**What you are asked to do**
Output exactly, please, the lines of the records below from the one containing "PIXELS3 pin DIN: none -> 7" through the final line.

**Study material**
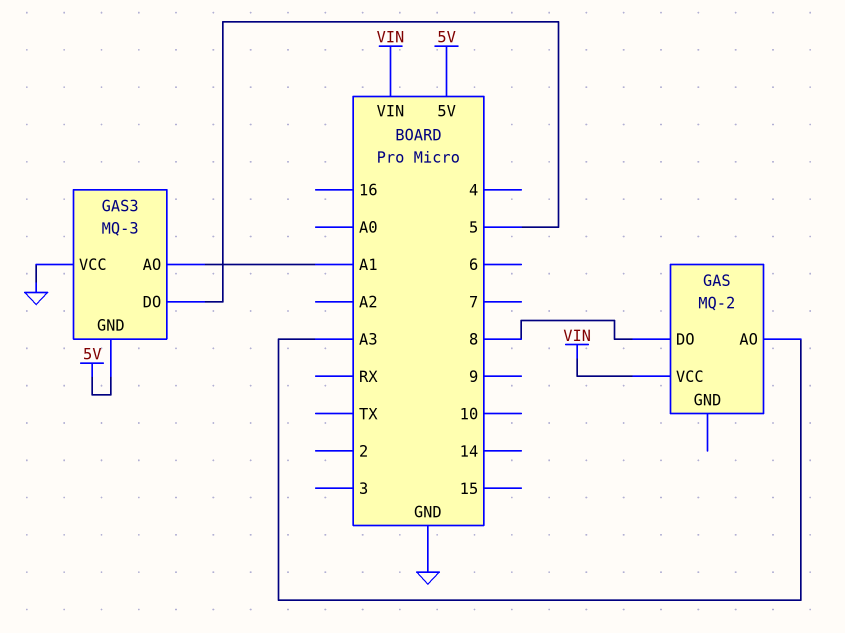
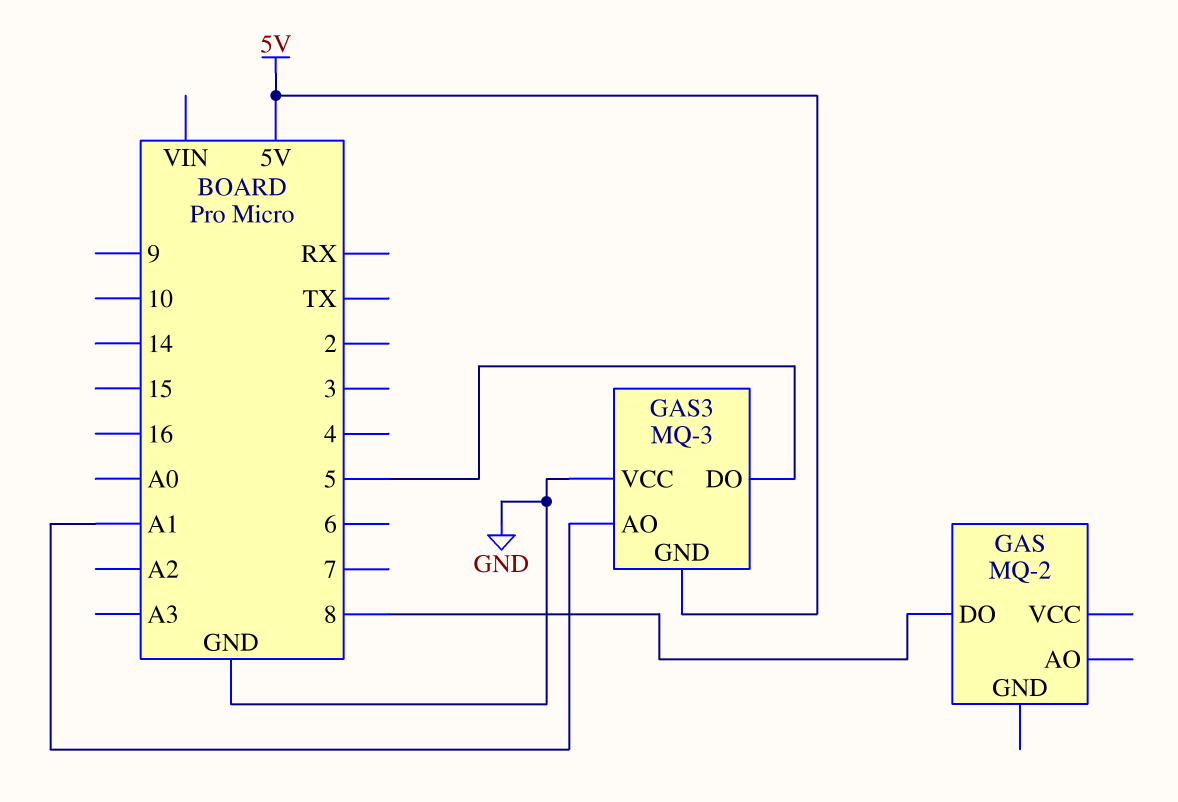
GAS pin AO: A3 -> none
GAS pin VCC: VIN -> none

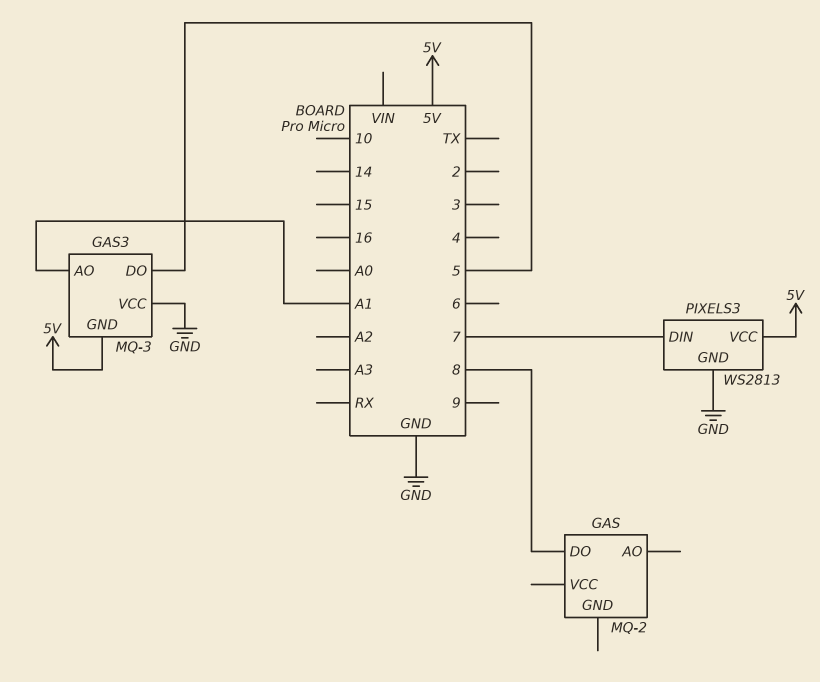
PIXELS3: none -> WS2813
PIXELS3 pin DIN: none -> 7
PIXELS3 pin GND: none -> GND
PIXELS3 pin VCC: none -> 5V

**Solved exercise**
PIXELS3 pin DIN: none -> 7
PIXELS3 pin GND: none -> GND
PIXELS3 pin VCC: none -> 5V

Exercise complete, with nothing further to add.